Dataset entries
┄┄┄┄┄┄┄┄┄┄

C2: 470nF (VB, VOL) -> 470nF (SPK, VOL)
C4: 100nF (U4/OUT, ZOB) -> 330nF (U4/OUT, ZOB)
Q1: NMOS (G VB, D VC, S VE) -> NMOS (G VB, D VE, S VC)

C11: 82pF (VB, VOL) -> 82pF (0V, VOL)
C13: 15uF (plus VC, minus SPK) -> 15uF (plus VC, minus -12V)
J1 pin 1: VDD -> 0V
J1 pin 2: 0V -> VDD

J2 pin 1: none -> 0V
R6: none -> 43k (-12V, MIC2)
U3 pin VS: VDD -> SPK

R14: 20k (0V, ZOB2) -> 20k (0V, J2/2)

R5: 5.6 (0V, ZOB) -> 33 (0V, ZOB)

┄┄┄┄┄┄┄┄┄┄

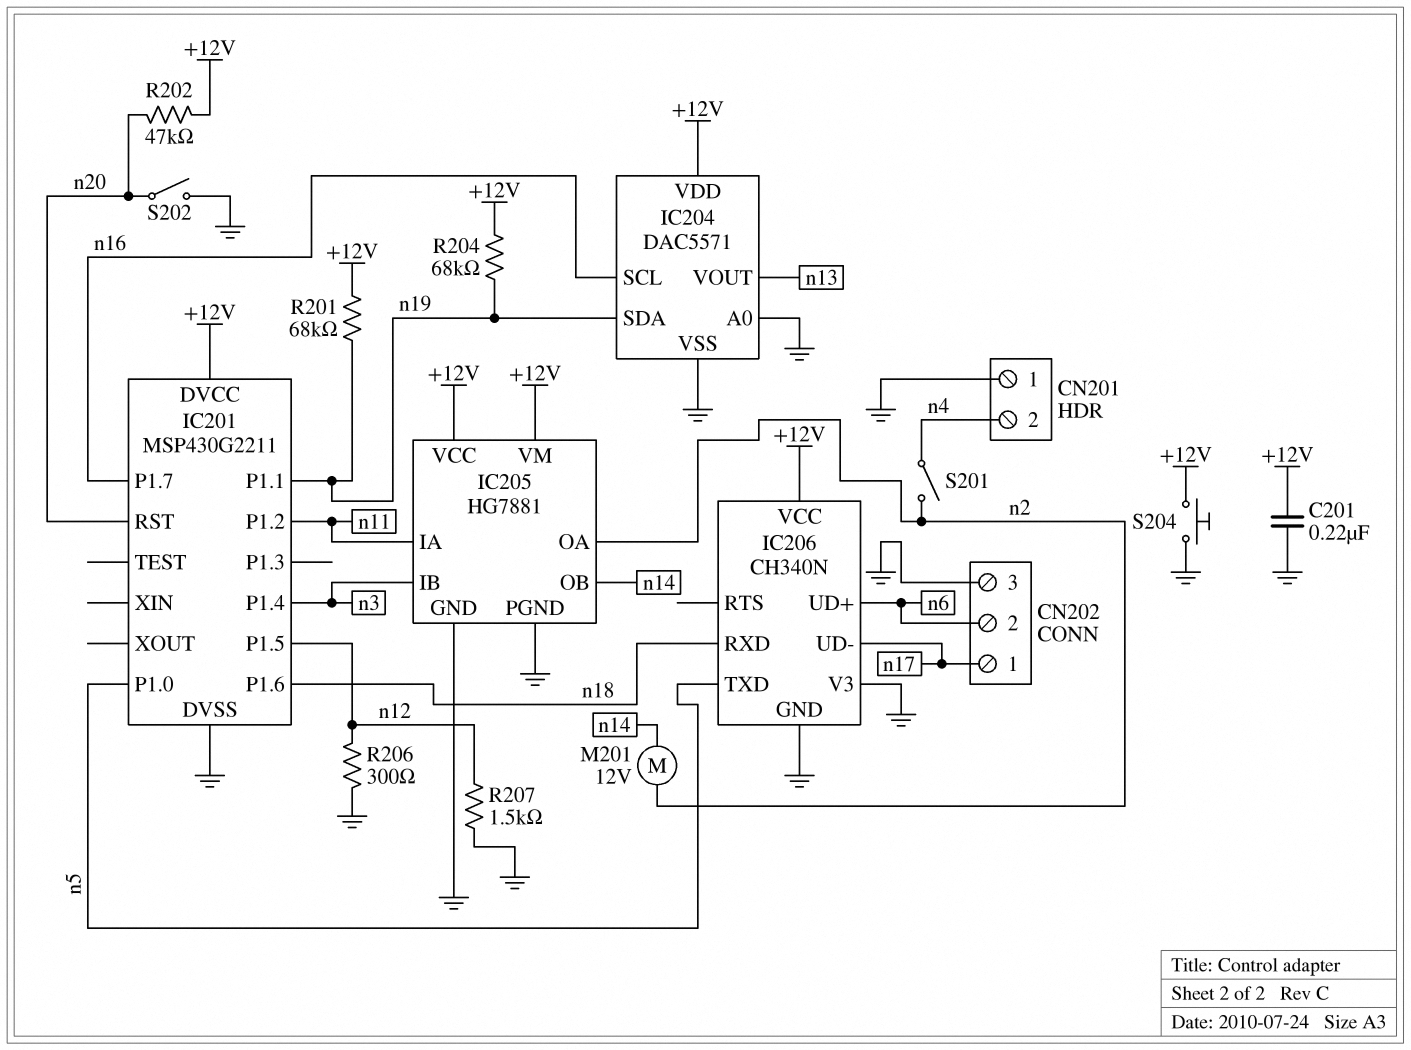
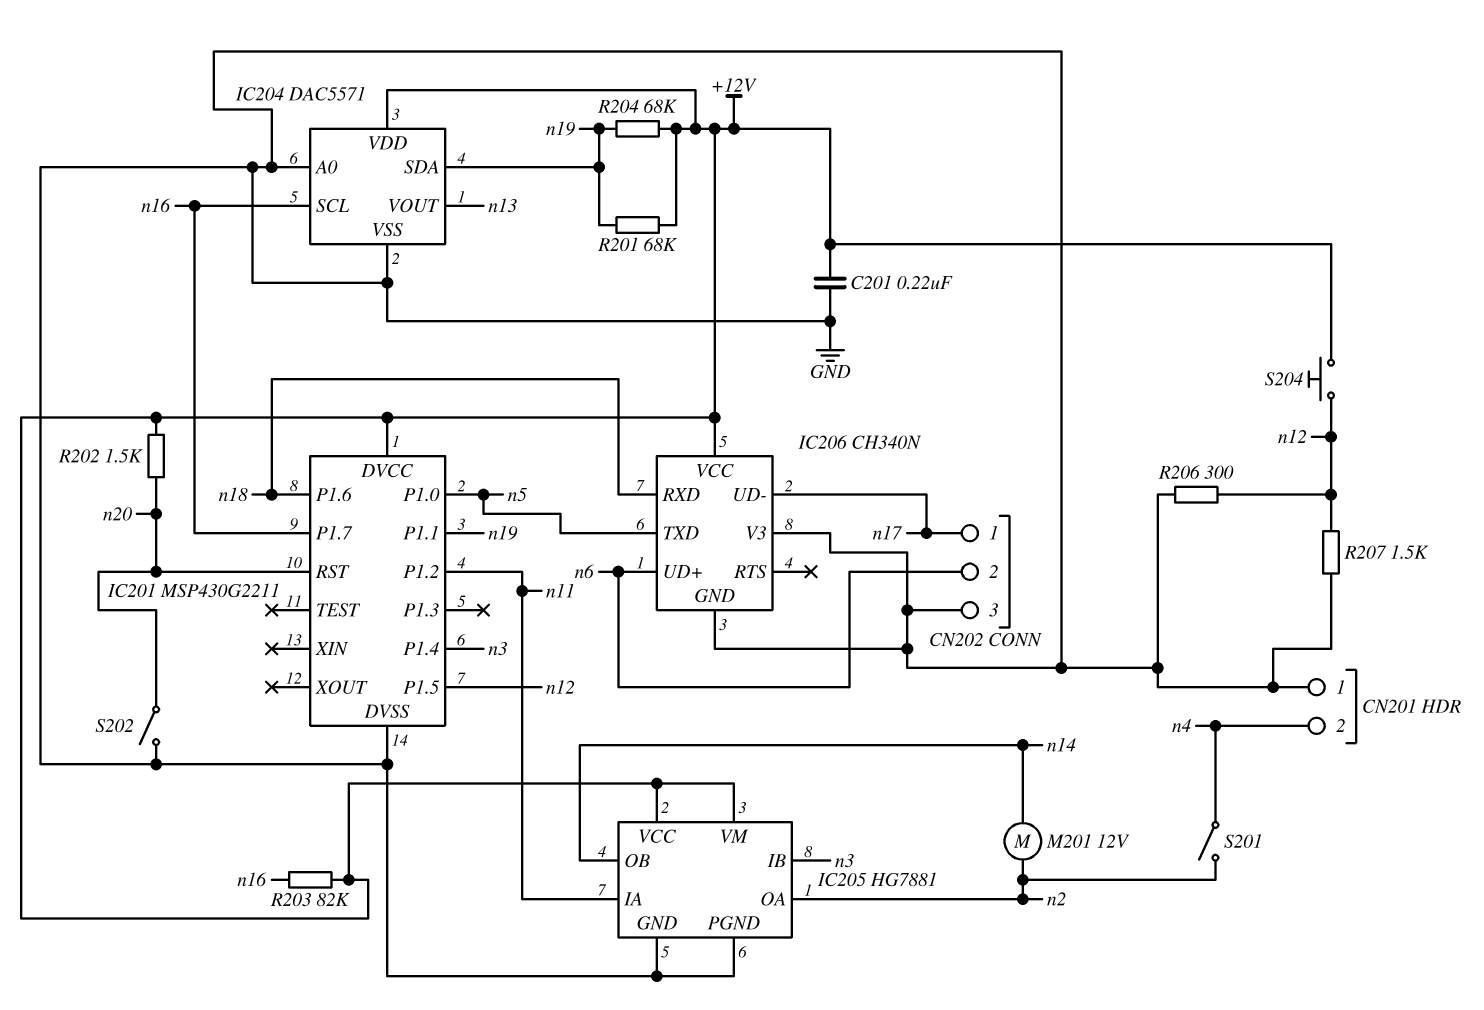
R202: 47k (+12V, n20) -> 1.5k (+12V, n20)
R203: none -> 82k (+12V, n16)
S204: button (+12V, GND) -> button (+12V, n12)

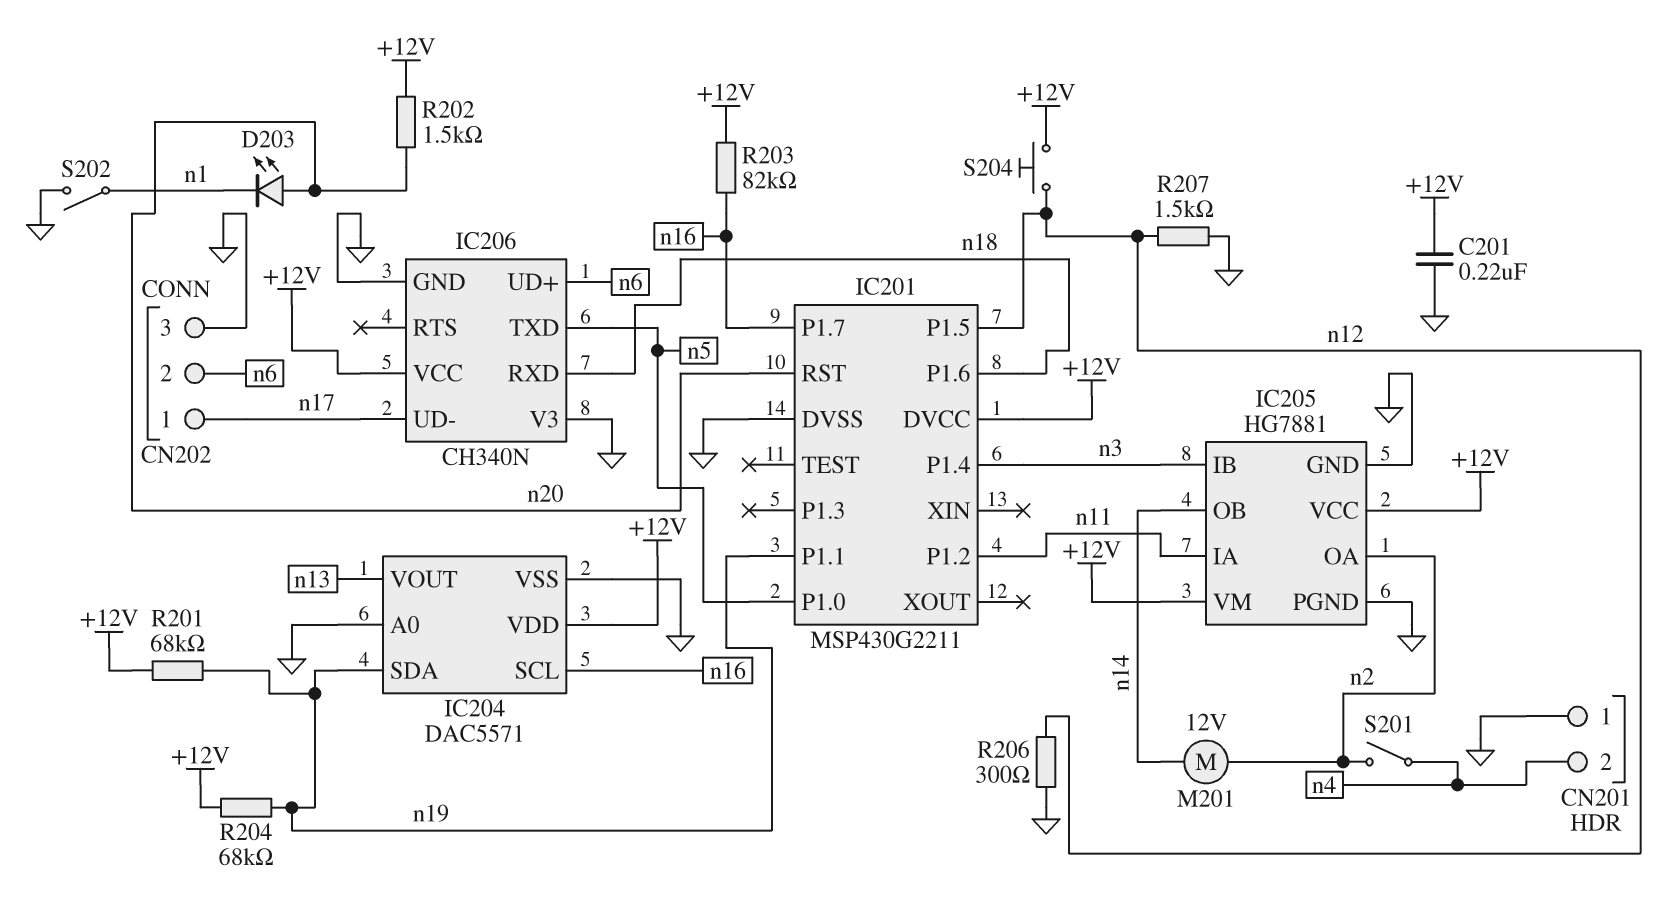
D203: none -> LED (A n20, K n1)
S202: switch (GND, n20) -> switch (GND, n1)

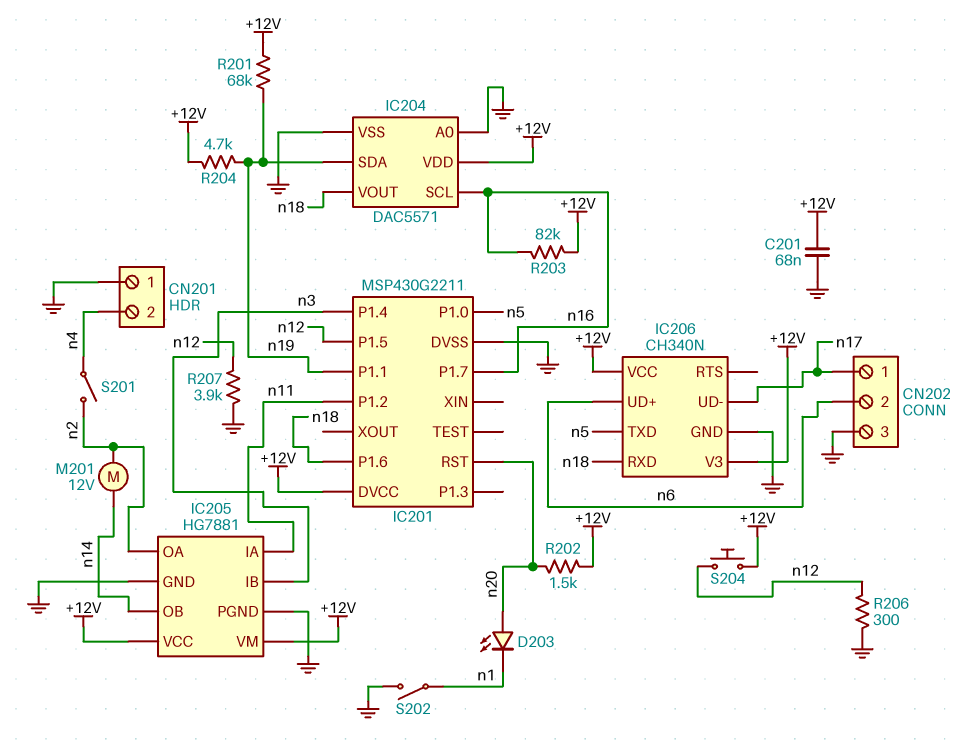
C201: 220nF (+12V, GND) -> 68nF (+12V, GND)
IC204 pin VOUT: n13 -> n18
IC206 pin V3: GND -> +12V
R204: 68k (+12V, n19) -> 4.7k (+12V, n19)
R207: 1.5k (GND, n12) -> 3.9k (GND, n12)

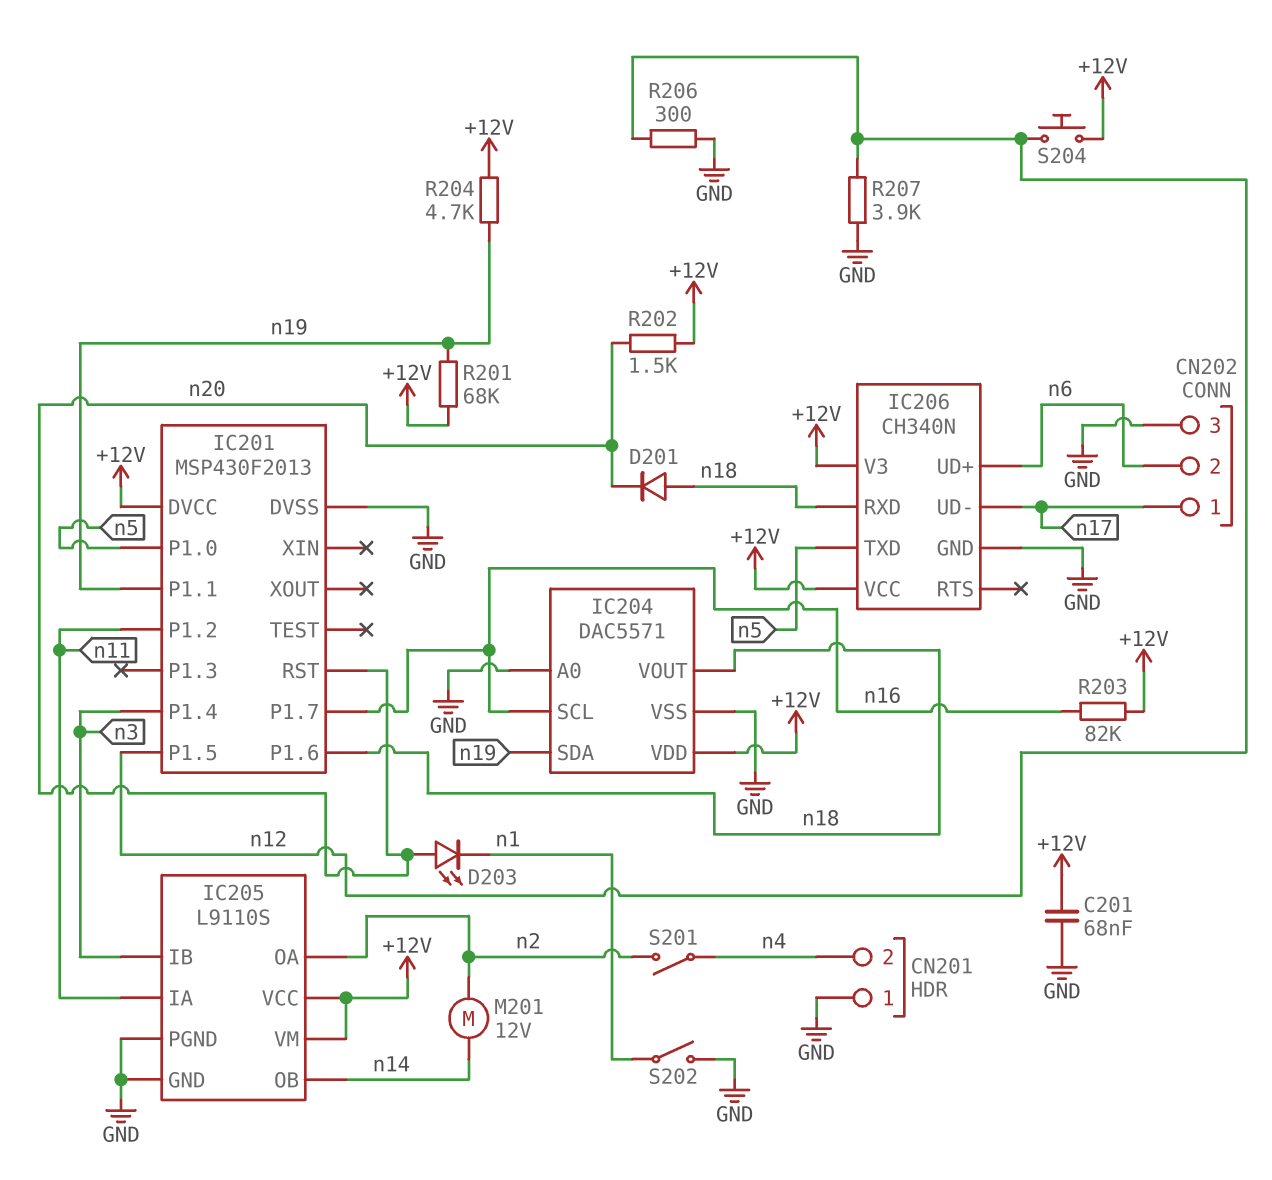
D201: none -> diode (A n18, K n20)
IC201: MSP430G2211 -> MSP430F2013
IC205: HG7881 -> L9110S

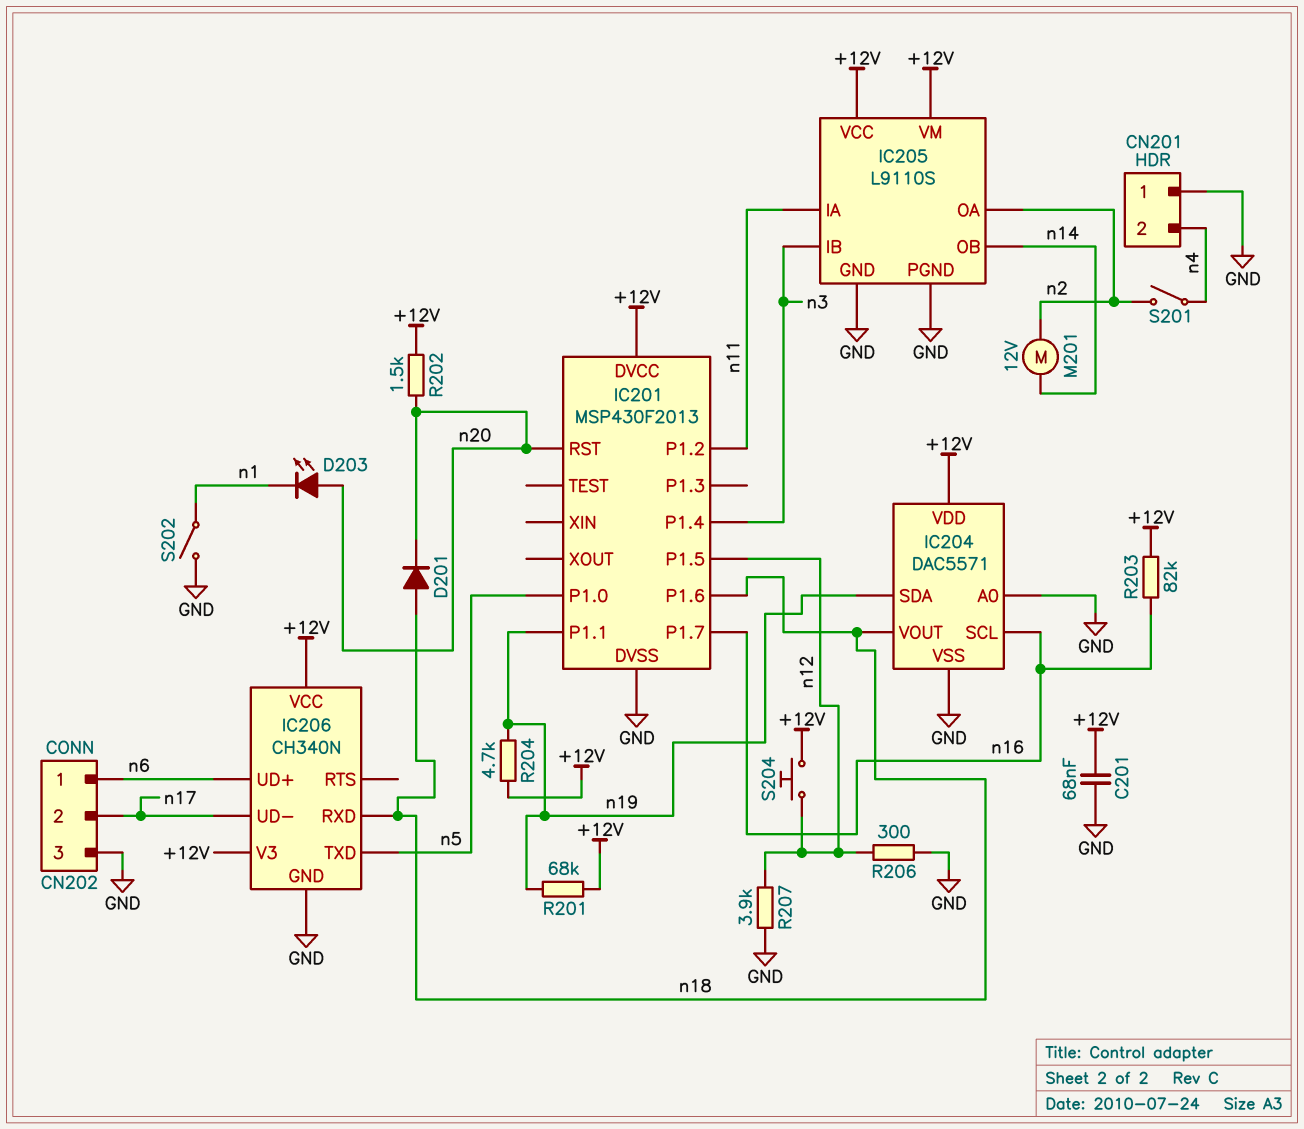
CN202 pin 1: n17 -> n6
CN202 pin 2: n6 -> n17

┄┄┄┄┄┄┄┄┄┄

Which lines above run from the one containing "J1 pin 1: VDD -> 0V" to the one containing "R5: 5.6 (0V, ZOB) -> 33 (0V, ZOB)"? Give them again exactly, both ends included.

Answer section →
J1 pin 1: VDD -> 0V
J1 pin 2: 0V -> VDD

J2 pin 1: none -> 0V
R6: none -> 43k (-12V, MIC2)
U3 pin VS: VDD -> SPK

R14: 20k (0V, ZOB2) -> 20k (0V, J2/2)

R5: 5.6 (0V, ZOB) -> 33 (0V, ZOB)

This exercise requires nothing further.